__DATA PROVIDED__:

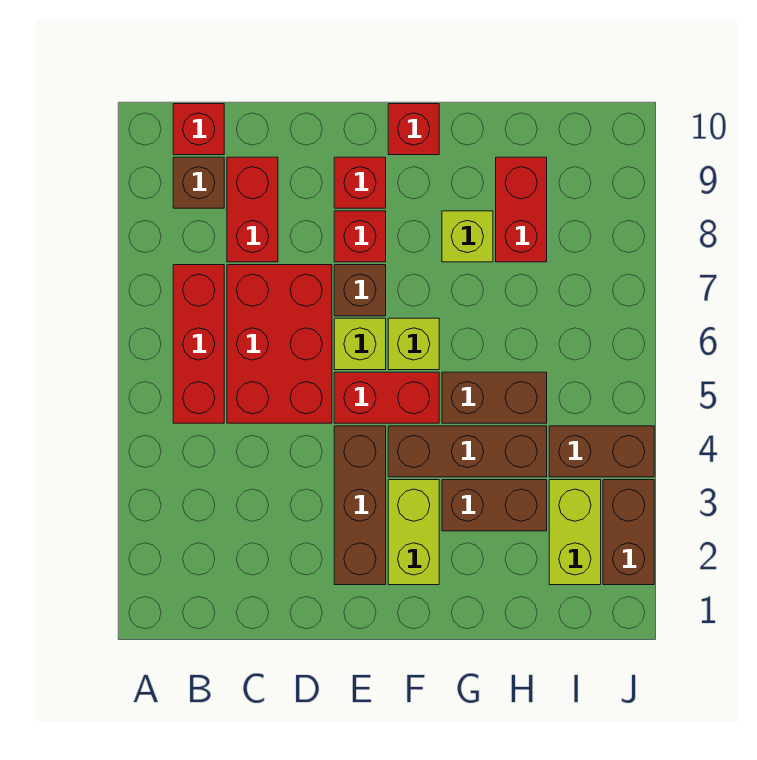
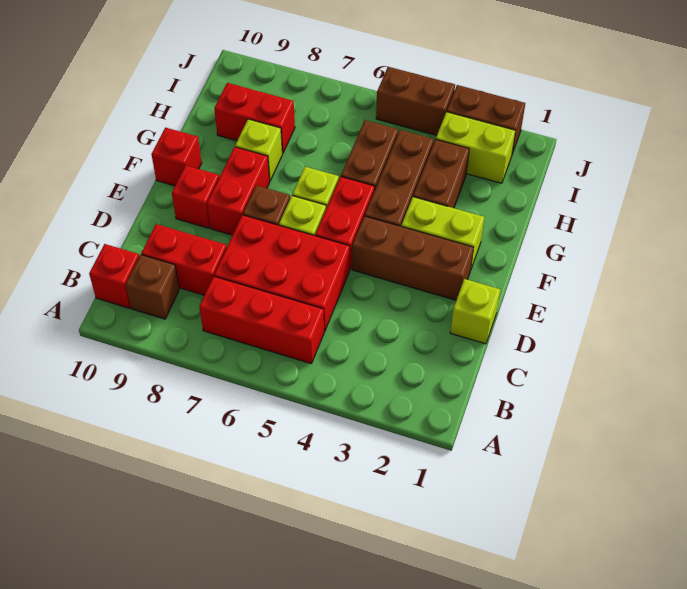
none -> lime brick D1 level 1
red brick E8 level 1 -> red brick E8:F8 level 1
brown brick I4:J4 level 1 -> brown brick J4:J5 level 1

__EXERCISE AIM__:
What you return must be the lines from the line holding "red brick E8 level" through the final line of the material, word for word, and nothing more.

__EXERCISE SOLUTION__:
red brick E8 level 1 -> red brick E8:F8 level 1
brown brick I4:J4 level 1 -> brown brick J4:J5 level 1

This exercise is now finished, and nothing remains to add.